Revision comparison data
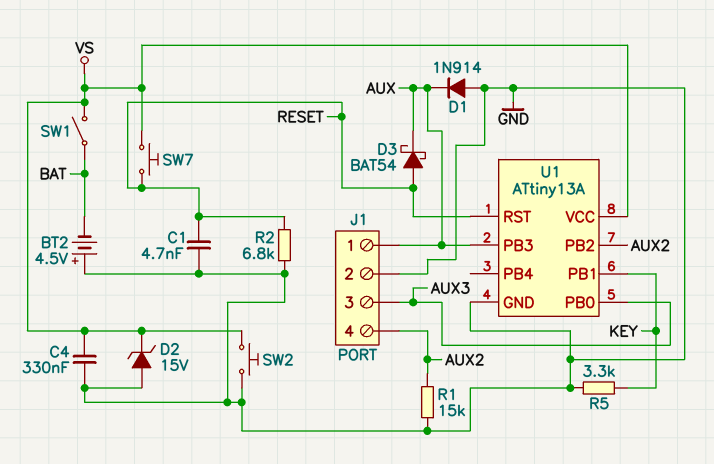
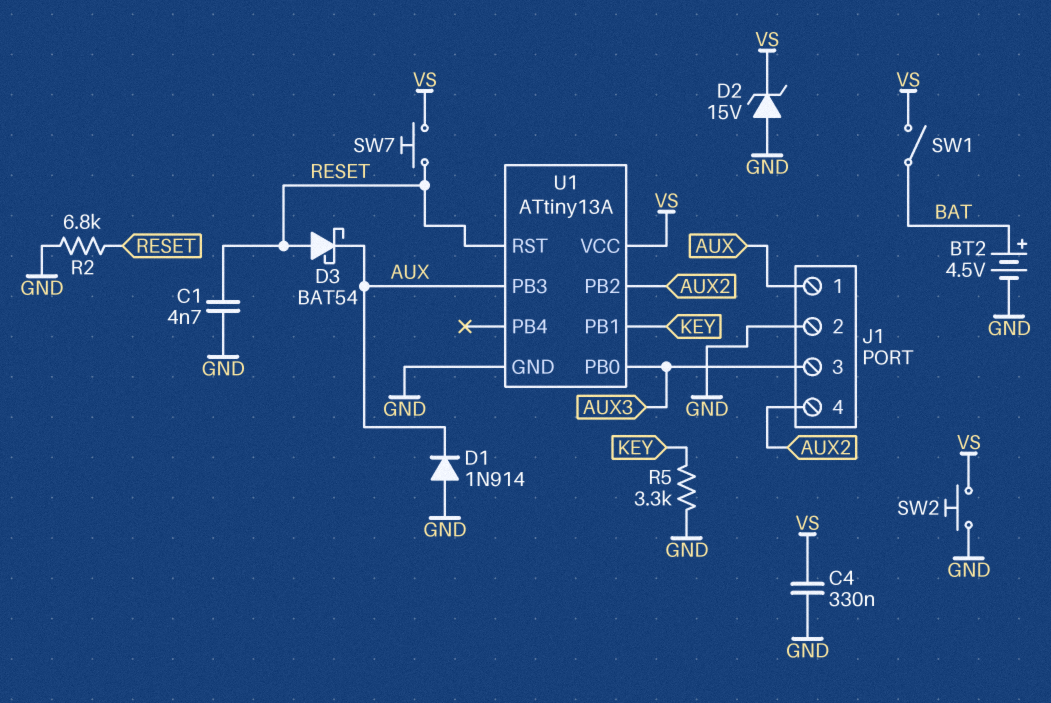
BT2: 4.5V (plus GND, minus BAT) -> 4.5V (plus BAT, minus GND)
R1: 15k (AUX2, GND) -> none

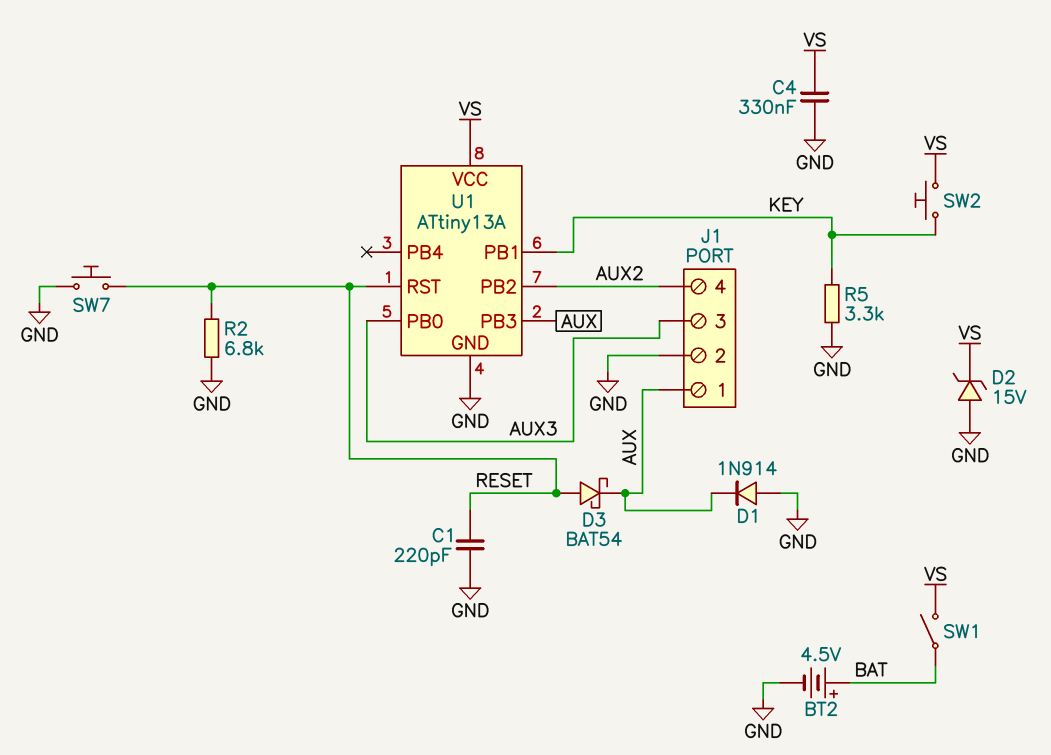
C1: 4.7nF (GND, RESET) -> 220pF (GND, RESET)
SW2: button (GND, VS) -> button (KEY, VS)
SW7: button (RESET, VS) -> button (GND, RESET)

EXERCISE REQUIREMENTS: Extract every line of the records above that contains the word "RESET".

WRITTEN SOLUTION:
C1: 4.7nF (GND, RESET) -> 220pF (GND, RESET)
SW7: button (RESET, VS) -> button (GND, RESET)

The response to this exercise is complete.